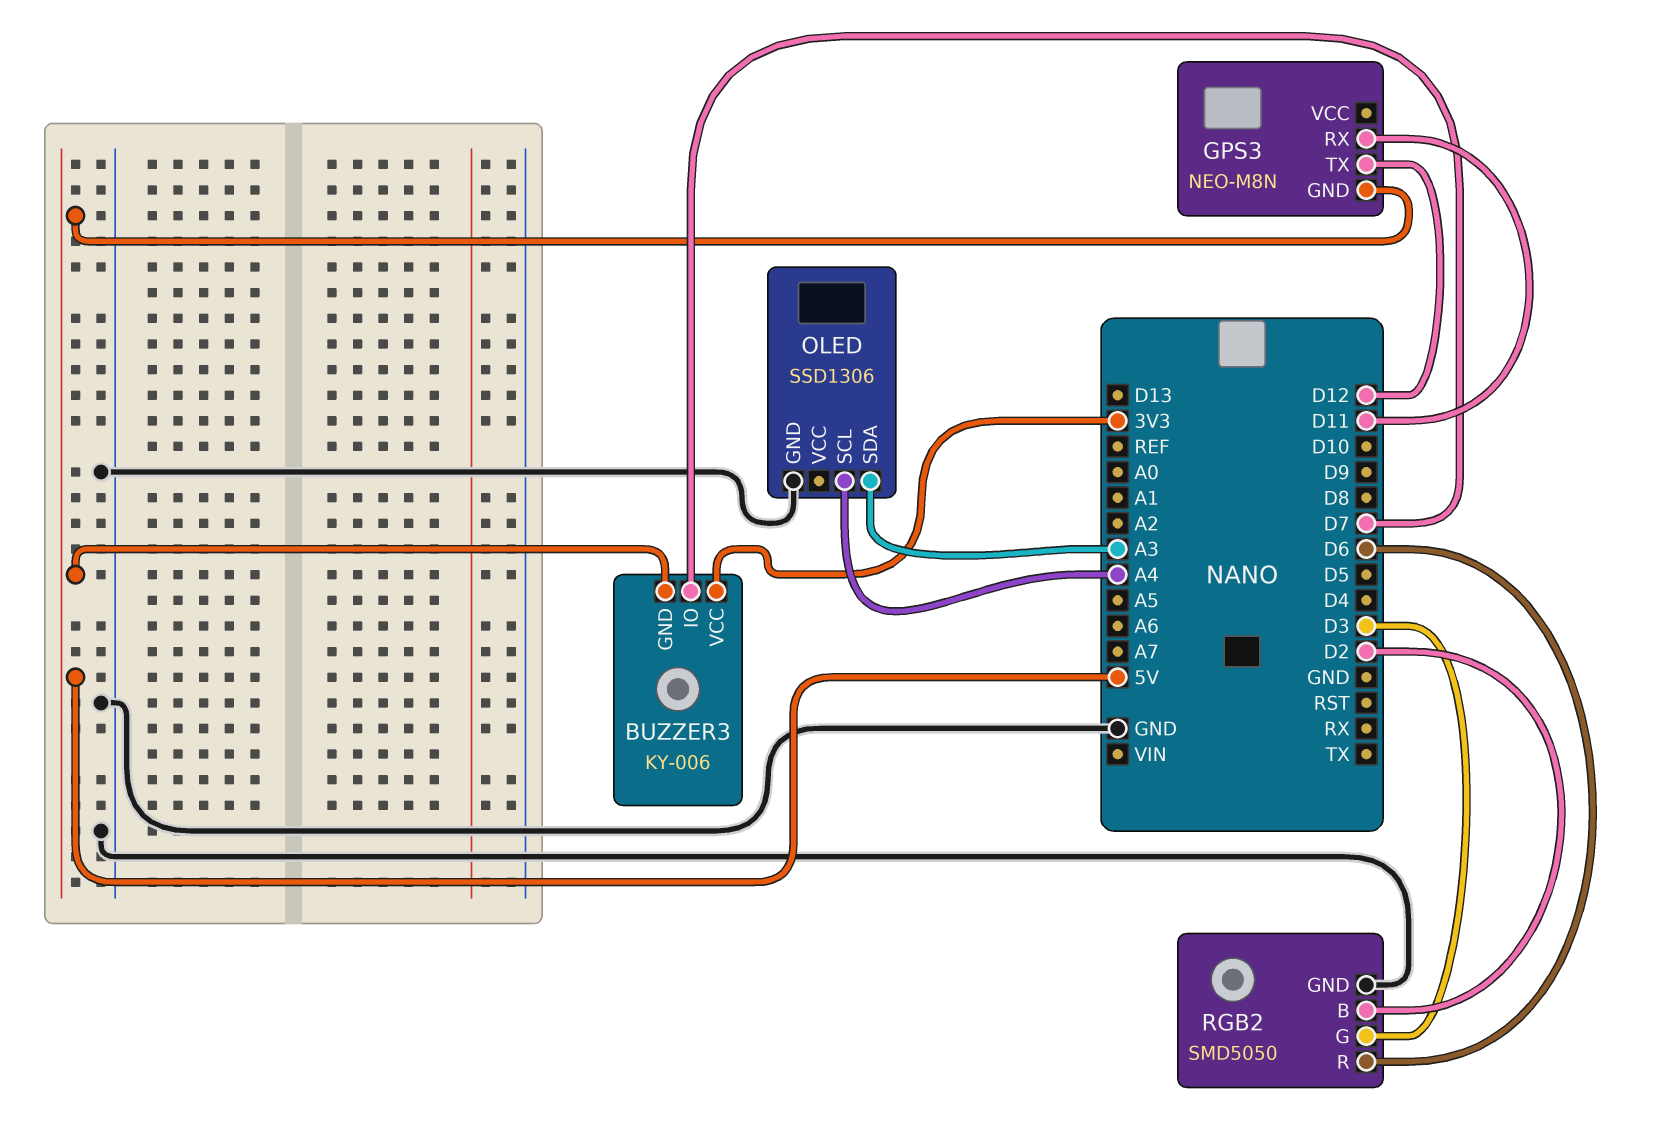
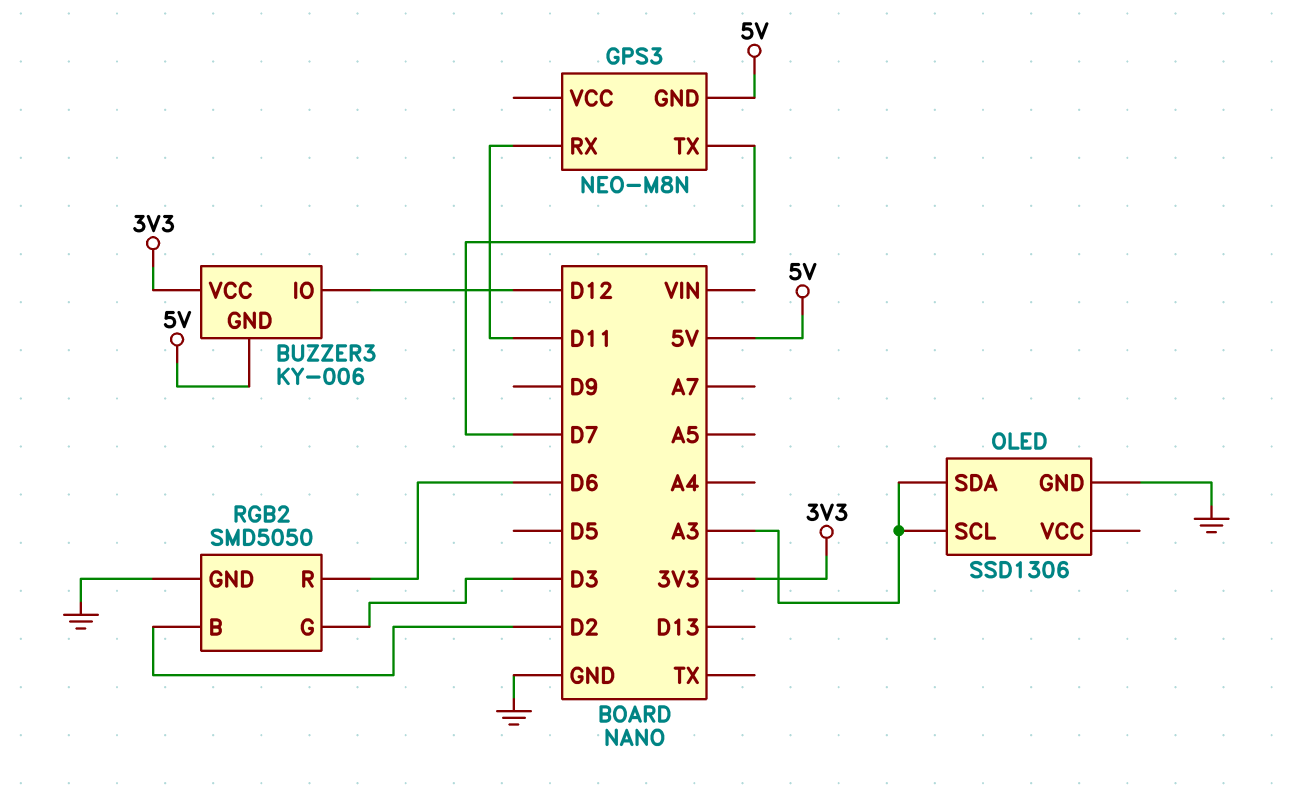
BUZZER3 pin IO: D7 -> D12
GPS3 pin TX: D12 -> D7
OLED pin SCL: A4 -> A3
--
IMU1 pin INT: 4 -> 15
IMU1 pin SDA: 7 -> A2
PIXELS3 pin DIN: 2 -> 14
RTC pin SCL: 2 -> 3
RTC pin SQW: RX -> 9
--
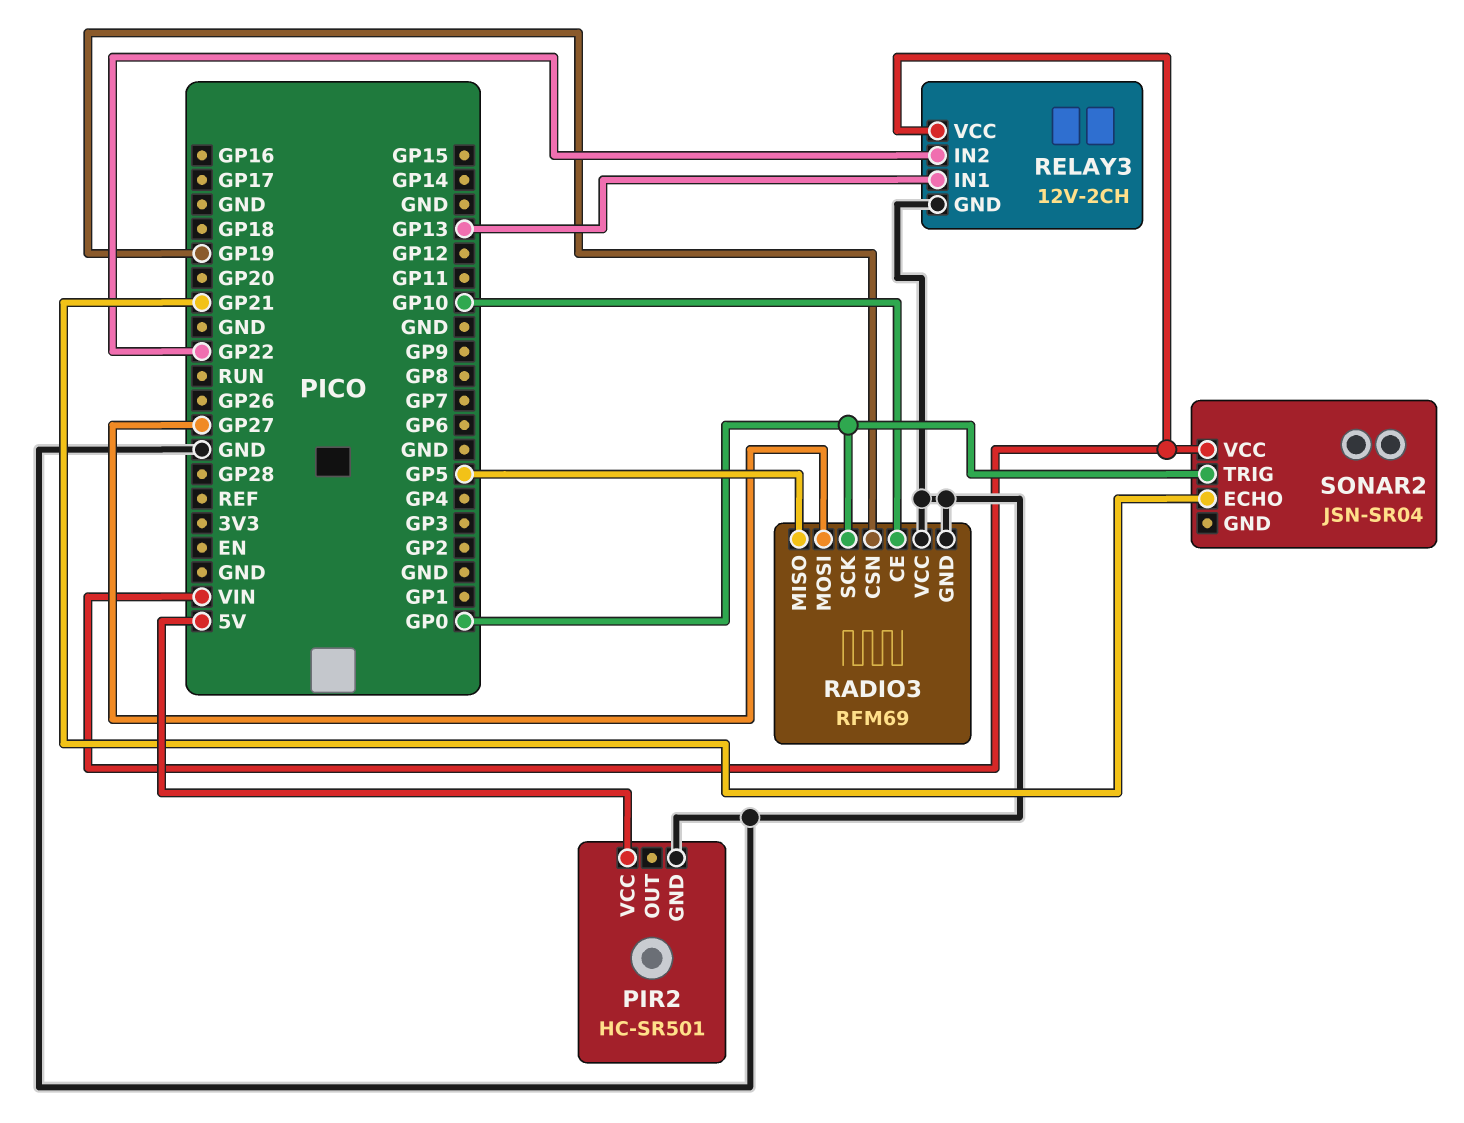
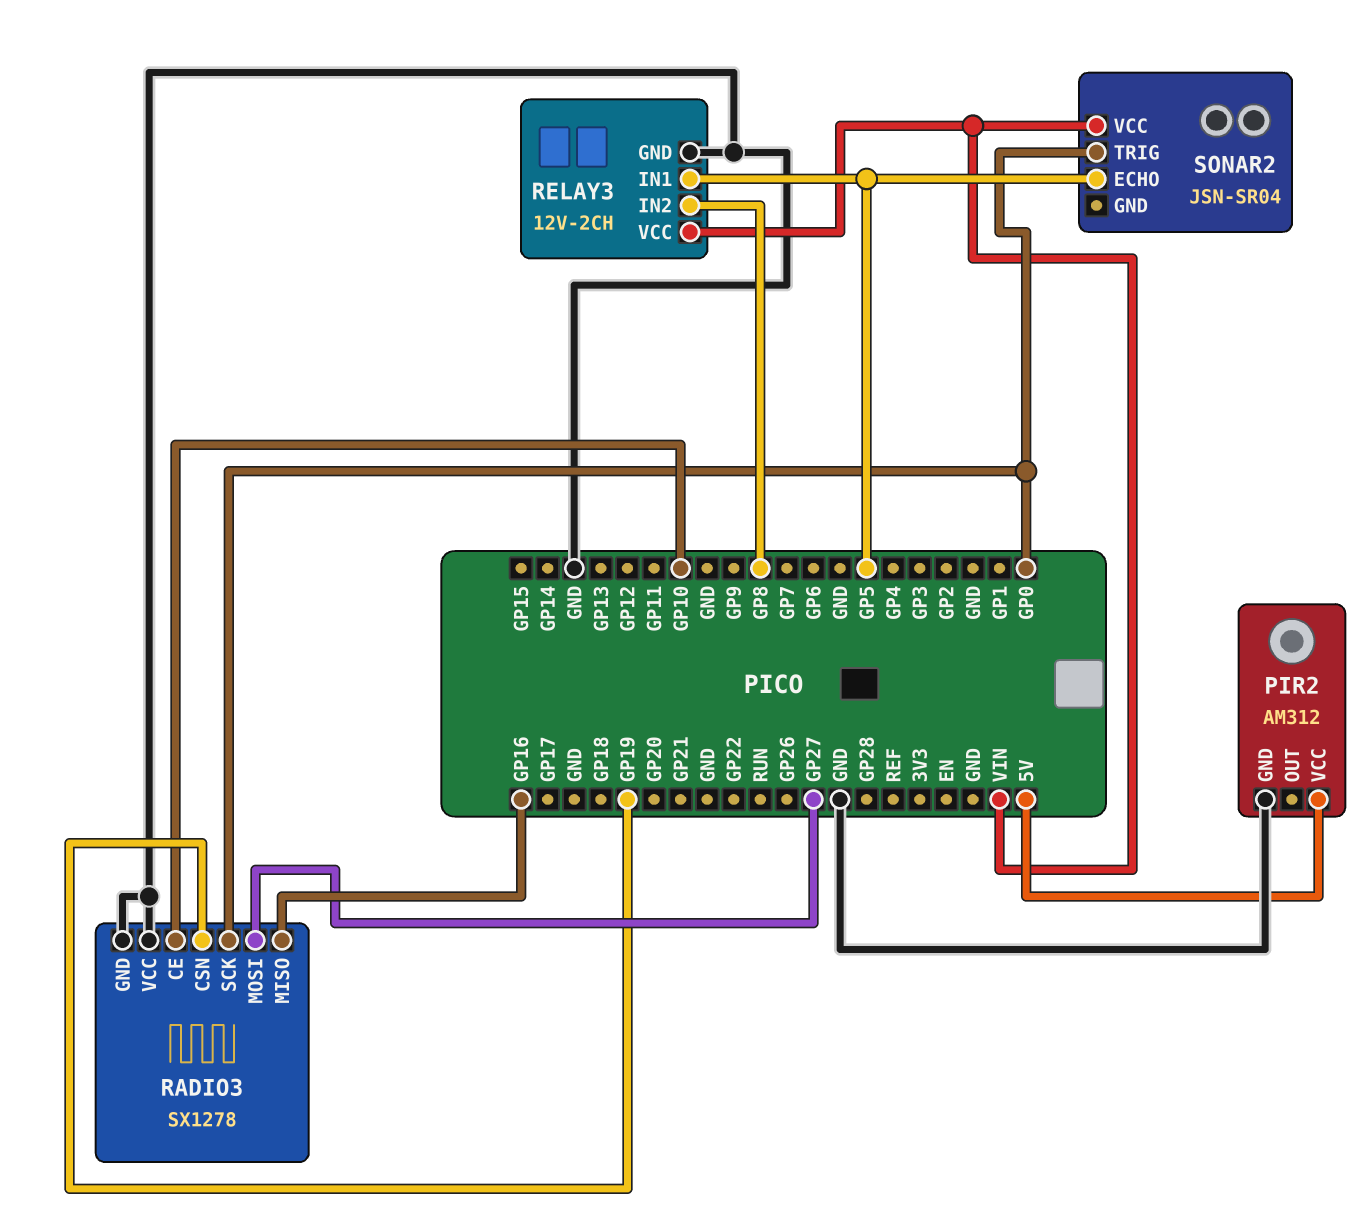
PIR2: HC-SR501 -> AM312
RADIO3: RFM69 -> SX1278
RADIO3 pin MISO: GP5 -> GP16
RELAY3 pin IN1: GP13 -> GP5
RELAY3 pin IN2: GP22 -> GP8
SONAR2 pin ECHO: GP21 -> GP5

→ **Activity**:
Output should match, line for line, the stretch of the material above from the line holding "BUZZER3 pin IO: D7 -> D12" through the line holding "OLED pin SCL: A4 -> A3".

→ **Answer for this exercise**:
BUZZER3 pin IO: D7 -> D12
GPS3 pin TX: D12 -> D7
OLED pin SCL: A4 -> A3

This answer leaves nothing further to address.